→ Problem to work on:
Repeat the records below exactly as they appear, leaving out any pictures.

:: Information

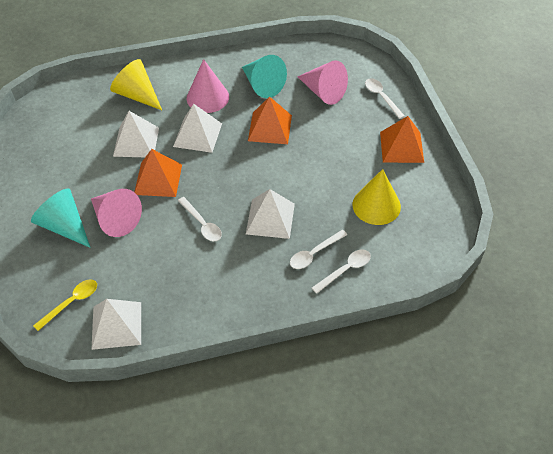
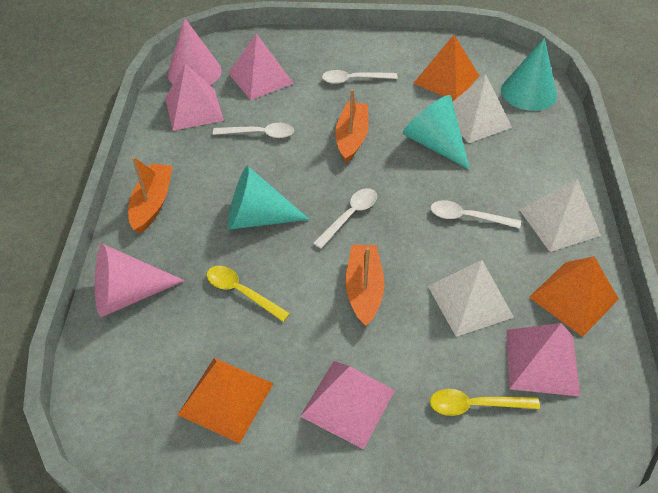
orange boat: 0 -> 3
pink cone: 3 -> 2
pink pyramid: 0 -> 4
turquoise cone: 2 -> 3
white pyramid: 4 -> 3
yellow cone: 2 -> 0
yellow spoon: 1 -> 2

::::

→ Response below:
orange boat: 0 -> 3
pink cone: 3 -> 2
pink pyramid: 0 -> 4
turquoise cone: 2 -> 3
white pyramid: 4 -> 3
yellow cone: 2 -> 0
yellow spoon: 1 -> 2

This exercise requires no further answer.